GIVEN RECORDS:
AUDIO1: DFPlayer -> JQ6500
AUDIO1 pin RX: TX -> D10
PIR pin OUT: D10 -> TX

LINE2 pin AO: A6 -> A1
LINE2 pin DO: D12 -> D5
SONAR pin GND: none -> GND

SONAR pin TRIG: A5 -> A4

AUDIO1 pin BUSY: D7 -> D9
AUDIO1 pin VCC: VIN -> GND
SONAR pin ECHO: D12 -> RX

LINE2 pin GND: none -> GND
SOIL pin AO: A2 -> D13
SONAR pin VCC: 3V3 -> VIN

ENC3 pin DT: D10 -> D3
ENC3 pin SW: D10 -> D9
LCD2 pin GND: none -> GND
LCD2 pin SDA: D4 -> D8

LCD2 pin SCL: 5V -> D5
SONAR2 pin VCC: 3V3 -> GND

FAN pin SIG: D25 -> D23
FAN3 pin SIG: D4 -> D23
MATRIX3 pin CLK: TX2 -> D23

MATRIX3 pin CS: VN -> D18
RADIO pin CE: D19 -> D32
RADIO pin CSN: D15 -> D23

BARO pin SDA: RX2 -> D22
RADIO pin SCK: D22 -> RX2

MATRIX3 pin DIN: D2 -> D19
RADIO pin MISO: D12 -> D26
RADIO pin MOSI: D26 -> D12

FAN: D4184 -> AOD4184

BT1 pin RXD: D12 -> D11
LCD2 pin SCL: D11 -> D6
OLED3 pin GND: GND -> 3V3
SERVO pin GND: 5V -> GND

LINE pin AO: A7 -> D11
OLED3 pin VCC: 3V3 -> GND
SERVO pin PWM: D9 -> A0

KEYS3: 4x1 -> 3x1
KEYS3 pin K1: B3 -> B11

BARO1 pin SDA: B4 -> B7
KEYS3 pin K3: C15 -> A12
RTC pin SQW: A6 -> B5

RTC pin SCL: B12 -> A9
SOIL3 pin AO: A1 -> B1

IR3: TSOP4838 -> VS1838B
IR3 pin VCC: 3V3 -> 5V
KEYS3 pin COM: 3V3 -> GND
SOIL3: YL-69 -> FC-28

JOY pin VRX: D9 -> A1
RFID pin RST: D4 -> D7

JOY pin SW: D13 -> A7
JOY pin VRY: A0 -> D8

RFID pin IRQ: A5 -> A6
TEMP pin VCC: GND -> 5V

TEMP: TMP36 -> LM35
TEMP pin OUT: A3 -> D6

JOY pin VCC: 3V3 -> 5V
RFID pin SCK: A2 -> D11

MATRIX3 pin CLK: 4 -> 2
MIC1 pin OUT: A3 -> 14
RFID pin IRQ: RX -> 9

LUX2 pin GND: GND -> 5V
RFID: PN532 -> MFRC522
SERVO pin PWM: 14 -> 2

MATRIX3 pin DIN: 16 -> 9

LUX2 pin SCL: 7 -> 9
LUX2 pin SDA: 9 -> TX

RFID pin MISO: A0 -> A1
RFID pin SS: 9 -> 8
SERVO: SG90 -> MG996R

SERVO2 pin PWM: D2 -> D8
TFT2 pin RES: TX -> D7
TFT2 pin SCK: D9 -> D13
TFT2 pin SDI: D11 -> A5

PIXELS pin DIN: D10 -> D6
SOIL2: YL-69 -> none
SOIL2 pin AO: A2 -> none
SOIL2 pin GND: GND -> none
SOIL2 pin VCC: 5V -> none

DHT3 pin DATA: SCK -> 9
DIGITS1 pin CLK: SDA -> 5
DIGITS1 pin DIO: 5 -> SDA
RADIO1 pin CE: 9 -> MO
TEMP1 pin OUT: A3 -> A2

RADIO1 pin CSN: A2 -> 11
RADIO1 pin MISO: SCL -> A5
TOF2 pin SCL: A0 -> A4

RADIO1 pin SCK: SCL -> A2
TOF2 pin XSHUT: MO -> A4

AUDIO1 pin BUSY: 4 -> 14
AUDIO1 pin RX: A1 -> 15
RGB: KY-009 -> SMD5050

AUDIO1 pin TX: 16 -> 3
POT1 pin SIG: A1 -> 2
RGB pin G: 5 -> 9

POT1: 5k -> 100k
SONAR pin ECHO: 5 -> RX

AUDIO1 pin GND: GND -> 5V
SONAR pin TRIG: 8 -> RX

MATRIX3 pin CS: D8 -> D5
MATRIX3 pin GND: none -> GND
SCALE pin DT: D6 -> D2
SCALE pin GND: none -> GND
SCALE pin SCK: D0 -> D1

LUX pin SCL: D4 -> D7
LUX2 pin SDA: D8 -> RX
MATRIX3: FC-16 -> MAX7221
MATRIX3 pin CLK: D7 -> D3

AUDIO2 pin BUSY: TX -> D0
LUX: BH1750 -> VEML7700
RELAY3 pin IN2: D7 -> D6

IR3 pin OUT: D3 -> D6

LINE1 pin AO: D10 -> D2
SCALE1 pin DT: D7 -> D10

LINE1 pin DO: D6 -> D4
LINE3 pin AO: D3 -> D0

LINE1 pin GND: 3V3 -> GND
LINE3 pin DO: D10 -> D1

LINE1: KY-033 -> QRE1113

ABOUT THIS EXERCISE: When the line containing "MATRIX3 pin GND: none -> GND" is found in the records above, restate it and every later line word for word through the last one, and nothing more.

OUTPUT FOR THIS EXERCISE:
MATRIX3 pin GND: none -> GND
SCALE pin DT: D6 -> D2
SCALE pin GND: none -> GND
SCALE pin SCK: D0 -> D1

LUX pin SCL: D4 -> D7
LUX2 pin SDA: D8 -> RX
MATRIX3: FC-16 -> MAX7221
MATRIX3 pin CLK: D7 -> D3

AUDIO2 pin BUSY: TX -> D0
LUX: BH1750 -> VEML7700
RELAY3 pin IN2: D7 -> D6

IR3 pin OUT: D3 -> D6

LINE1 pin AO: D10 -> D2
SCALE1 pin DT: D7 -> D10

LINE1 pin DO: D6 -> D4
LINE3 pin AO: D3 -> D0

LINE1 pin GND: 3V3 -> GND
LINE3 pin DO: D10 -> D1

LINE1: KY-033 -> QRE1113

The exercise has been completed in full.